§ Task to carry out: Leaving out the pictures, return each line of the entries from the first through the line with "The BrightYellowLemon at", and only those lines.

§ Provided records:
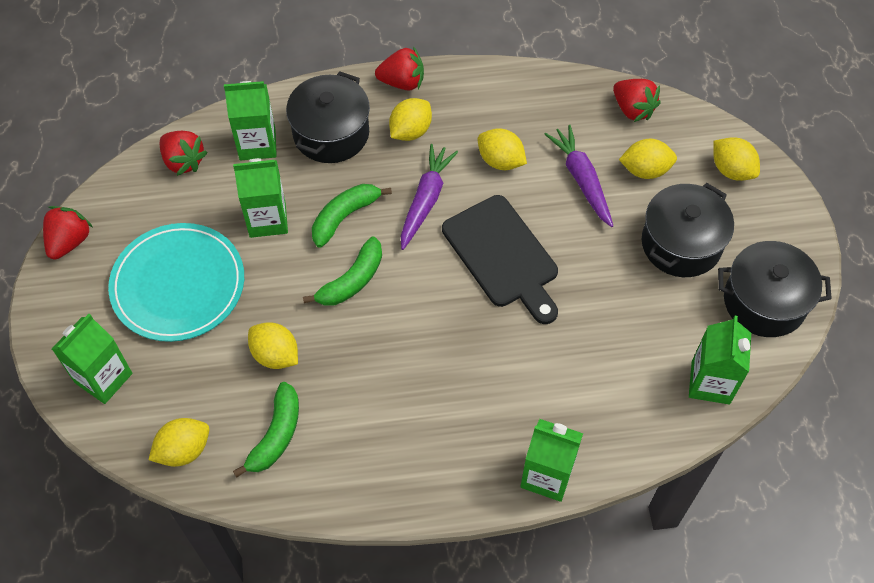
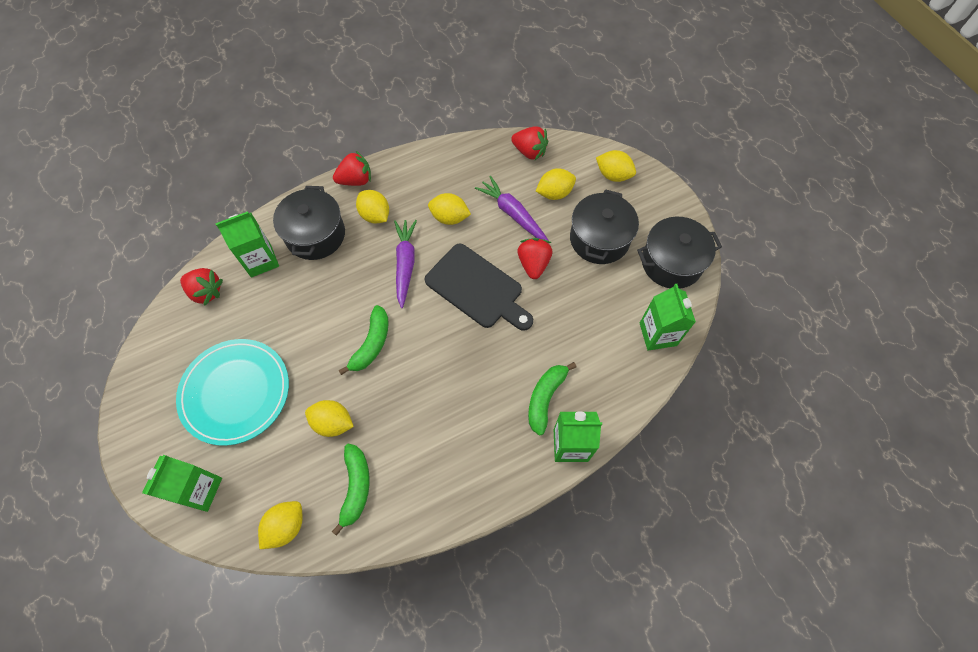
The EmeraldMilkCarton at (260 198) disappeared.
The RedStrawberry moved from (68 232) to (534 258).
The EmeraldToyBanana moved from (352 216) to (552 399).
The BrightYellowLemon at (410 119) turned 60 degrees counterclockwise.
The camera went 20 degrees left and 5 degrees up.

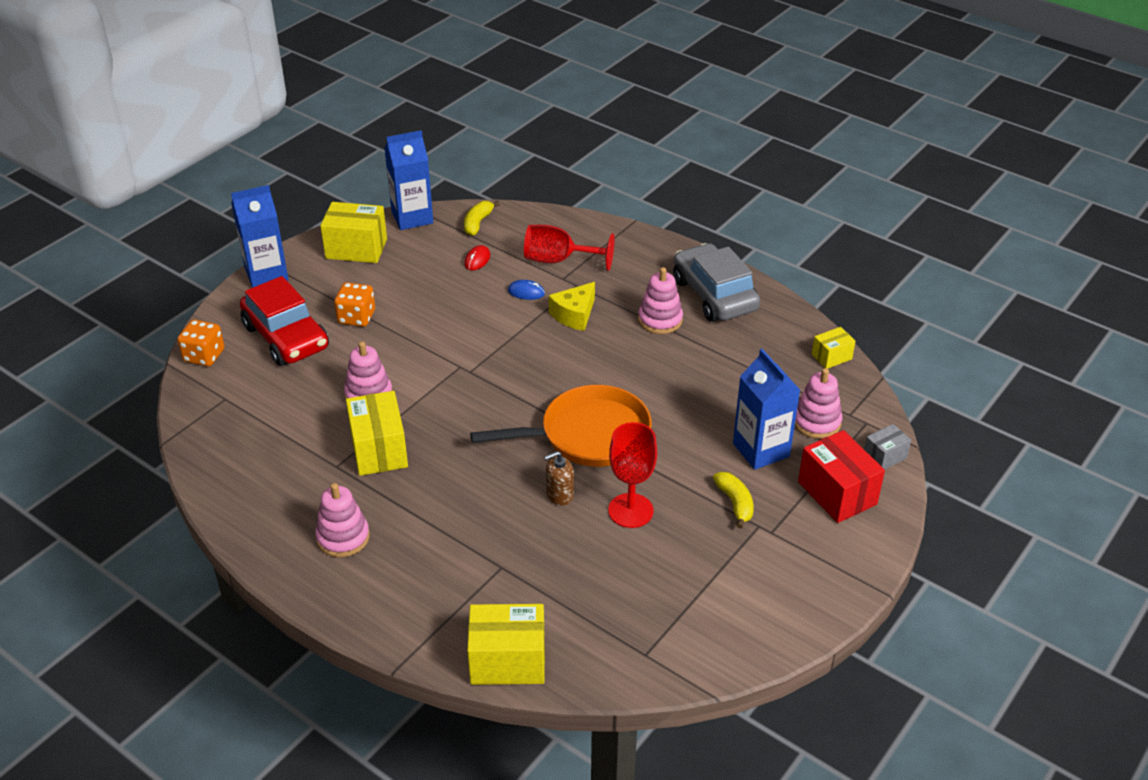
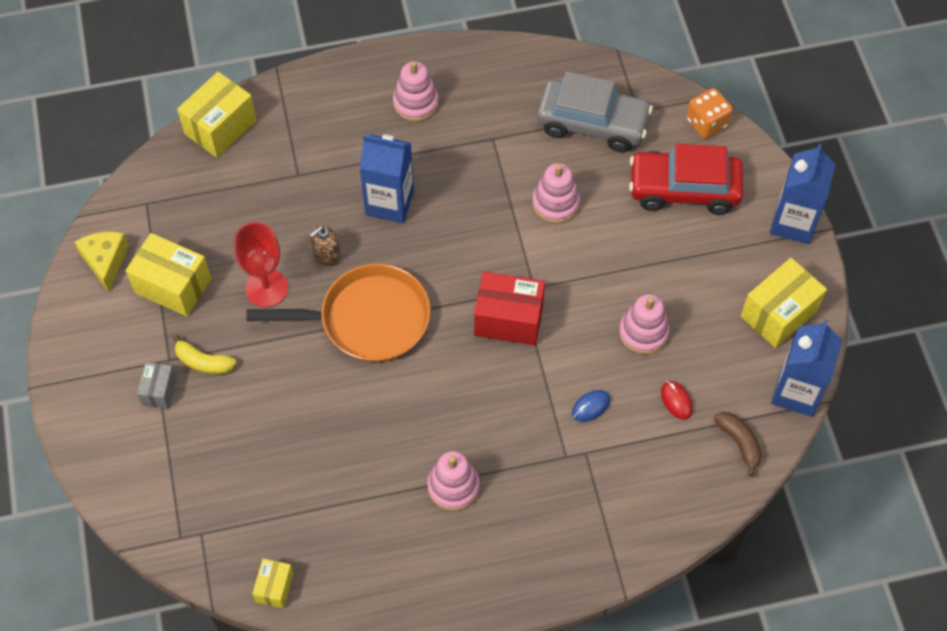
The OrangeGameDie at (354 304) disappeared.
The RedChalice at (569 248) disappeared.
The BrightYellowPackage moved from (377 433) to (168 275).
The BrightYellowCheeseWedge moved from (572 306) to (102 262).
The GreyCar moved from (716 282) to (595 111).
The RoyalBlueMilkCarton moved from (766 409) to (386 178).
The RosePinkStackingRings moved from (819 403) to (644 324).
The RedPackage moved from (841 476) to (509 308).
The GreyPackage moved from (887 446) to (156 385).
The BrightYellowToyBanana at (482 218) became the BrownToyBanana at (738 444).
The OrangeSkillet at (561 426) turned 120 degrees counterclockwise.
The BrownPumpBottle at (559 478) turned 150 degrees counterclockwise.
The camera went 130 degrees right and 20 degrees up.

§ Written answer:
The EmeraldMilkCarton at (260 198) disappeared.
The RedStrawberry moved from (68 232) to (534 258).
The EmeraldToyBanana moved from (352 216) to (552 399).
The BrightYellowLemon at (410 119) turned 60 degrees counterclockwise.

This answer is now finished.